-- Data for this exercise follows --

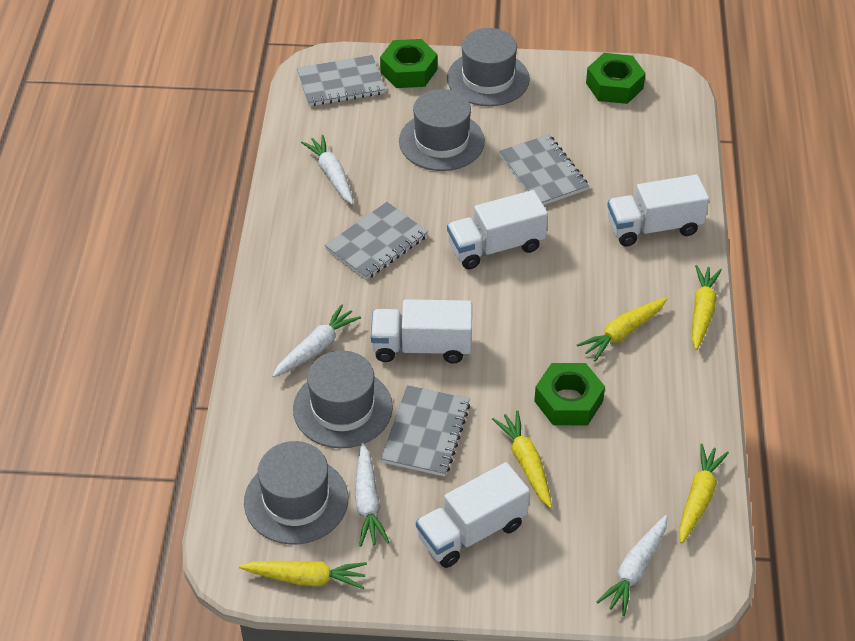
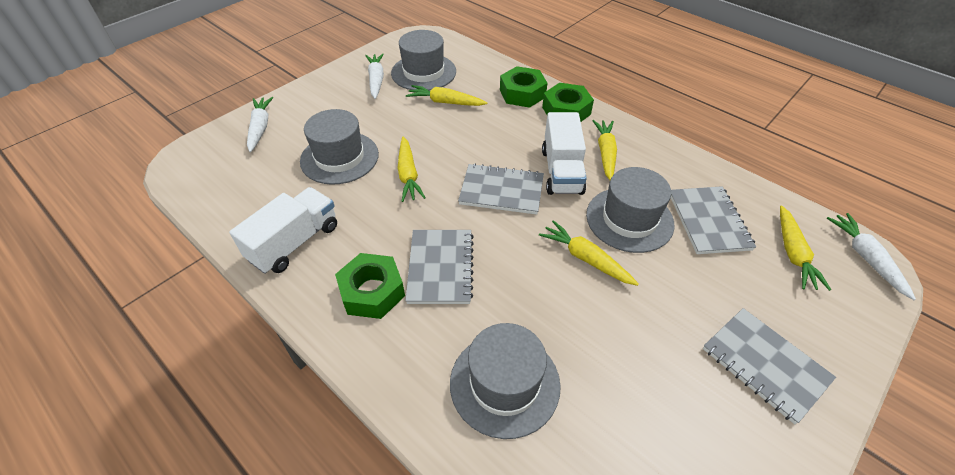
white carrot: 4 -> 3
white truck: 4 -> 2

-- Data for this exercise concluded --
-- Data for this exercise follows --

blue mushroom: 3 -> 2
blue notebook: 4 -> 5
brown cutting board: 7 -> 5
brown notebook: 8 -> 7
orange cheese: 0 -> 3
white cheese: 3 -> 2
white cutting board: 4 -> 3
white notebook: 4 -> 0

-- Data for this exercise concluded --
-- Data for this exercise follows --

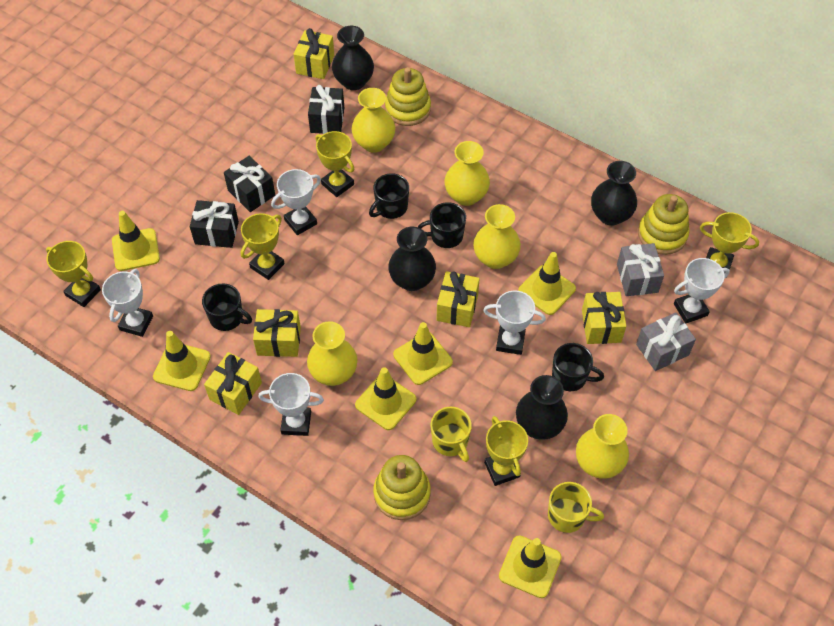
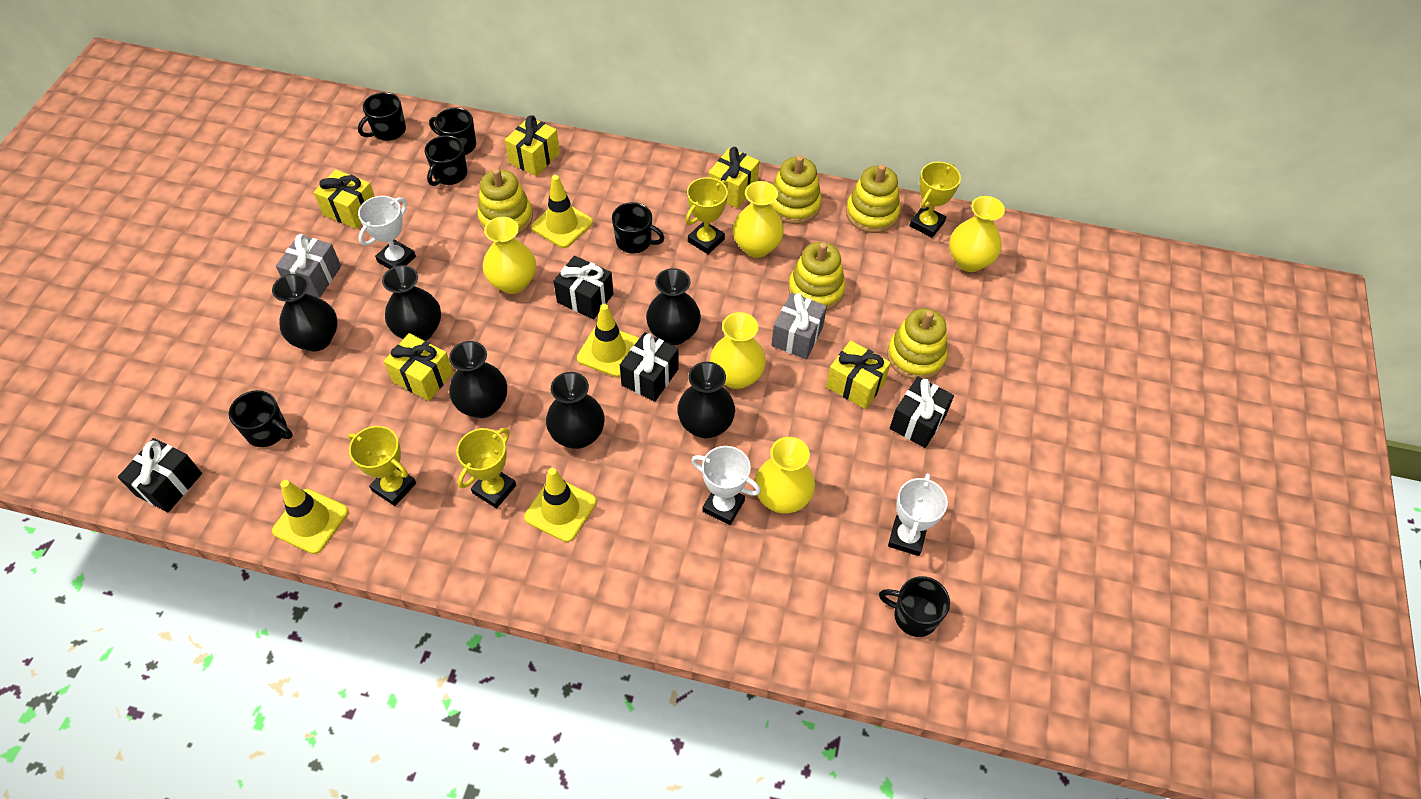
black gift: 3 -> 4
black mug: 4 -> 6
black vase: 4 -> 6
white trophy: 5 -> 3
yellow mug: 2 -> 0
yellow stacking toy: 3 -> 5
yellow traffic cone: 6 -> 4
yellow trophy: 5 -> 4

-- Data for this exercise concluded --

■ **Required action**
Lines of the listing above that include the string "brown" should each be copied.

■ **Written response**
brown cutting board: 7 -> 5
brown notebook: 8 -> 7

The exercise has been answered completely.